▸ To do: Copy the rows from the line containing "Question: Which point" through the line containing "(B) wooden at center", inclusive, reproducing each one without change.

[Data for review Boundary: Start]

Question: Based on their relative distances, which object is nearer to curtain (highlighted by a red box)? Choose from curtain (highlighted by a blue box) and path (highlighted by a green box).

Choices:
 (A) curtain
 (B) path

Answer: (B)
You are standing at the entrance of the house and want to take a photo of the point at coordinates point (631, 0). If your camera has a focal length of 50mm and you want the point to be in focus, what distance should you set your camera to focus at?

[Data for review Boundary: End]
[Data for review Boundary: Start]

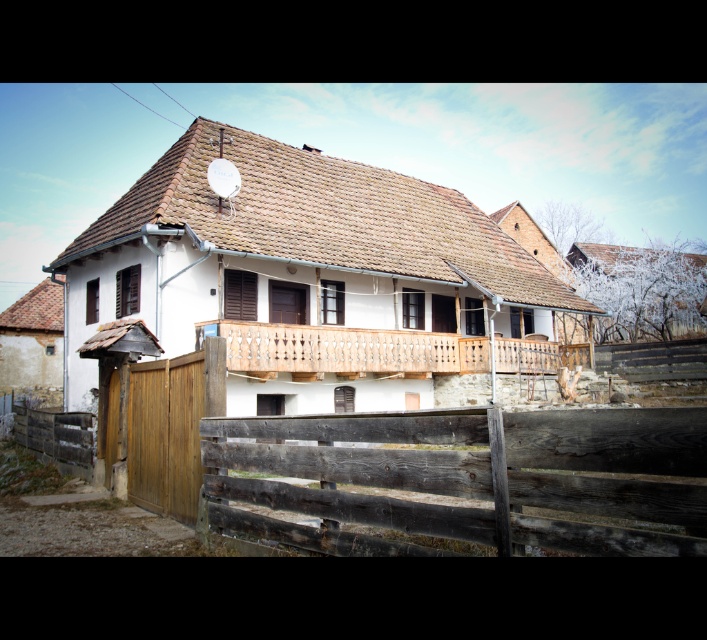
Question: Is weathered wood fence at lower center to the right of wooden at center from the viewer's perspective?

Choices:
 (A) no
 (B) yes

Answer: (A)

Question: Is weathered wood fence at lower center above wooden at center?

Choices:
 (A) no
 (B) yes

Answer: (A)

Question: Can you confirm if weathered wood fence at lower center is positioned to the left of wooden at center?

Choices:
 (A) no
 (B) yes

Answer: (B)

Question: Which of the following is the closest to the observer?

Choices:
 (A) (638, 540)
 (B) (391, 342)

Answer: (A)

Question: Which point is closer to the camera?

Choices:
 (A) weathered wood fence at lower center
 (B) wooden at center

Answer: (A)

[Data for review Boundary: End]
[Data for review Boundary: Start]

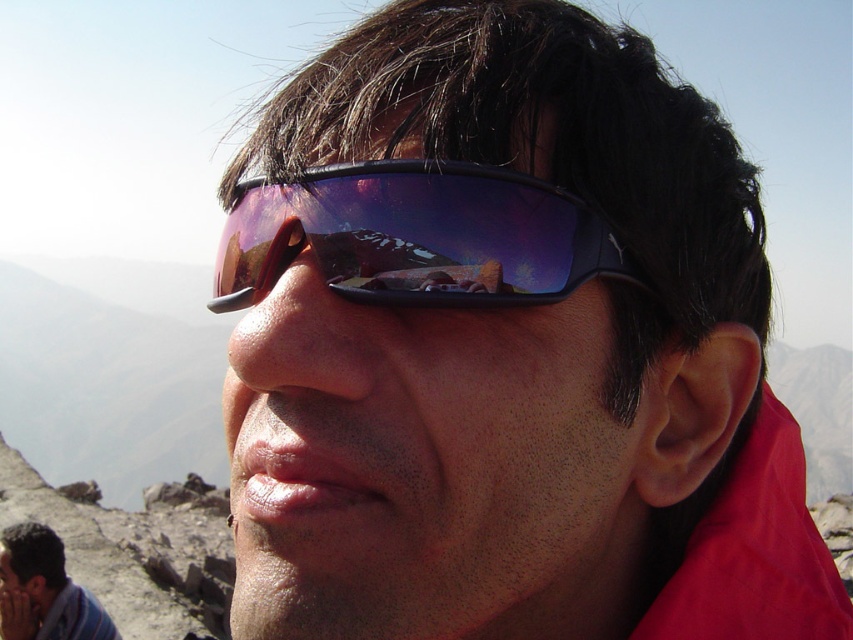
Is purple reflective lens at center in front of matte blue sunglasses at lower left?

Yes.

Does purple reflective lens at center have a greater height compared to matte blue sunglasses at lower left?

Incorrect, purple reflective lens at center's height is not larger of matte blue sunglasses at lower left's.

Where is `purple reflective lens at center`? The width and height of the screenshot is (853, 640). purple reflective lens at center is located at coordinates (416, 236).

[Data for review Boundary: End]

▸ Exercise result:
Question: Which point is closer to the camera?

Choices:
 (A) weathered wood fence at lower center
 (B) wooden at center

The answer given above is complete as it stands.